> **Exercise objective**: Transcribe only the lines of the listing below from the one holding "(649, 405) = (568, 529): pink" through the one holding "(795, 338) = (801, 454): grey bell -> none", inclusive, without any change.

--- Task inputs Enclosed Below ---

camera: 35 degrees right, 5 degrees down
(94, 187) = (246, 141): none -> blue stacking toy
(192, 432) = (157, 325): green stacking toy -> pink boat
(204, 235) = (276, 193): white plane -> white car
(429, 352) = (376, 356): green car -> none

--- End of Enclosed Task inputs ---
--- Task inputs Enclosed Below ---

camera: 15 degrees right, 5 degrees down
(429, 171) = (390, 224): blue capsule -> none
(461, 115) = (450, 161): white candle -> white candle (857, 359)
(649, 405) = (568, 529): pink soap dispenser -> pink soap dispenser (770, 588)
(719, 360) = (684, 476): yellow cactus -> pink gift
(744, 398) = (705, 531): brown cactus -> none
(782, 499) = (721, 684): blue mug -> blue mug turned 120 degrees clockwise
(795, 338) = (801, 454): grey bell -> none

--- End of Enclosed Task inputs ---

> **Exercise answer**:
(649, 405) = (568, 529): pink soap dispenser -> pink soap dispenser (770, 588)
(719, 360) = (684, 476): yellow cactus -> pink gift
(744, 398) = (705, 531): brown cactus -> none
(782, 499) = (721, 684): blue mug -> blue mug turned 120 degrees clockwise
(795, 338) = (801, 454): grey bell -> none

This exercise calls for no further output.